**Problem to solve:**
Output the data that follows exactly, line for line.

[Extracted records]

○ ○ ○ ○

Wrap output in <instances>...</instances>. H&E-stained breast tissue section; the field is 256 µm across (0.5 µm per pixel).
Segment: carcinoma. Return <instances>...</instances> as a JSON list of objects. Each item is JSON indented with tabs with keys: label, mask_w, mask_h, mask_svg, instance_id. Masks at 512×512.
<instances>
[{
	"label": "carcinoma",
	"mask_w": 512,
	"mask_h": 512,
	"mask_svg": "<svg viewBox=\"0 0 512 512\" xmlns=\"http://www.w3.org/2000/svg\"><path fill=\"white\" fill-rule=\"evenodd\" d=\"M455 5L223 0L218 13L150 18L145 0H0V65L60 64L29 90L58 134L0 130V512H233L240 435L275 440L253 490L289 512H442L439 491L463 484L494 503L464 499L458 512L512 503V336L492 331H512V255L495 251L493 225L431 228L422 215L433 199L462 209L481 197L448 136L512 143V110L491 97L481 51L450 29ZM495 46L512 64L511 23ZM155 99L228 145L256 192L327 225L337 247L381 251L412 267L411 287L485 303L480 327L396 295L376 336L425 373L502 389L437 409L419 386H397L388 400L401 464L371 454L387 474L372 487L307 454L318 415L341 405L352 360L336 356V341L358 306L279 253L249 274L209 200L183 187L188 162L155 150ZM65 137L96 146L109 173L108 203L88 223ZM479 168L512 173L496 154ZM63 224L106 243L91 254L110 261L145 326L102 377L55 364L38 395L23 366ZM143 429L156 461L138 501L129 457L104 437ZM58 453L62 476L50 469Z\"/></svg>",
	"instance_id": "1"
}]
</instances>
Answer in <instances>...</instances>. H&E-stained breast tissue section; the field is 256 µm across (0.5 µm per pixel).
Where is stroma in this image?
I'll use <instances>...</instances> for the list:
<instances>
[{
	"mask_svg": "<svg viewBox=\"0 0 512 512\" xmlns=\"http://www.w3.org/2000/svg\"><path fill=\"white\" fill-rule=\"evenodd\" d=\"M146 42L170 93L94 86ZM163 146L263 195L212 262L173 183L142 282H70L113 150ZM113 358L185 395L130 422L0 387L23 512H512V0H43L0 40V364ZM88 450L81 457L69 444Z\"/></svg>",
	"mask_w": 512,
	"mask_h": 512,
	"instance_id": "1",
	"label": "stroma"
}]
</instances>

○ ○ ○ ○

**Answer for this exercise:**
Wrap output in <instances>...</instances>. H&E-stained breast tissue section; the field is 256 µm across (0.5 µm per pixel).
Segment: carcinoma. Return <instances>...</instances> as a JSON list of objects. Each item is JSON indented with tabs with keys: label, mask_w, mask_h, mask_svg, instance_id. Masks at 512×512.
<instances>
[{
	"label": "carcinoma",
	"mask_w": 512,
	"mask_h": 512,
	"mask_svg": "<svg viewBox=\"0 0 512 512\" xmlns=\"http://www.w3.org/2000/svg\"><path fill=\"white\" fill-rule=\"evenodd\" d=\"M455 5L223 0L218 13L150 18L145 0H0V65L60 64L29 90L58 134L0 130V512H233L240 435L275 440L253 490L289 512H442L439 491L463 484L494 503L464 499L458 512L512 503V336L492 331H512V255L495 251L493 225L431 228L422 215L433 199L462 209L481 197L448 136L512 143V110L491 97L481 51L450 29ZM495 46L512 64L511 23ZM155 99L228 145L256 192L327 225L337 247L381 251L412 267L411 287L485 303L480 327L396 295L376 336L425 373L502 389L437 409L419 386H397L388 400L401 464L371 454L387 474L372 487L307 454L318 415L341 405L352 360L336 356V341L358 306L279 253L249 274L209 200L183 187L188 162L155 150ZM65 137L96 146L109 173L108 203L88 223ZM479 168L512 173L496 154ZM63 224L106 243L91 254L110 261L145 326L102 377L55 364L38 395L23 366ZM143 429L156 461L138 501L129 457L104 437ZM58 453L62 476L50 469Z\"/></svg>",
	"instance_id": "1"
}]
</instances>
Answer in <instances>...</instances>. H&E-stained breast tissue section; the field is 256 µm across (0.5 µm per pixel).
Where is stroma in this image?
I'll use <instances>...</instances> for the list:
<instances>
[{
	"mask_svg": "<svg viewBox=\"0 0 512 512\" xmlns=\"http://www.w3.org/2000/svg\"><path fill=\"white\" fill-rule=\"evenodd\" d=\"M146 42L170 93L94 86ZM163 146L263 195L212 262L173 183L142 282H70L113 150ZM113 358L185 395L130 422L0 387L23 512H512V0H43L0 40V364ZM88 450L81 457L69 444Z\"/></svg>",
	"mask_w": 512,
	"mask_h": 512,
	"instance_id": "1",
	"label": "stroma"
}]
</instances>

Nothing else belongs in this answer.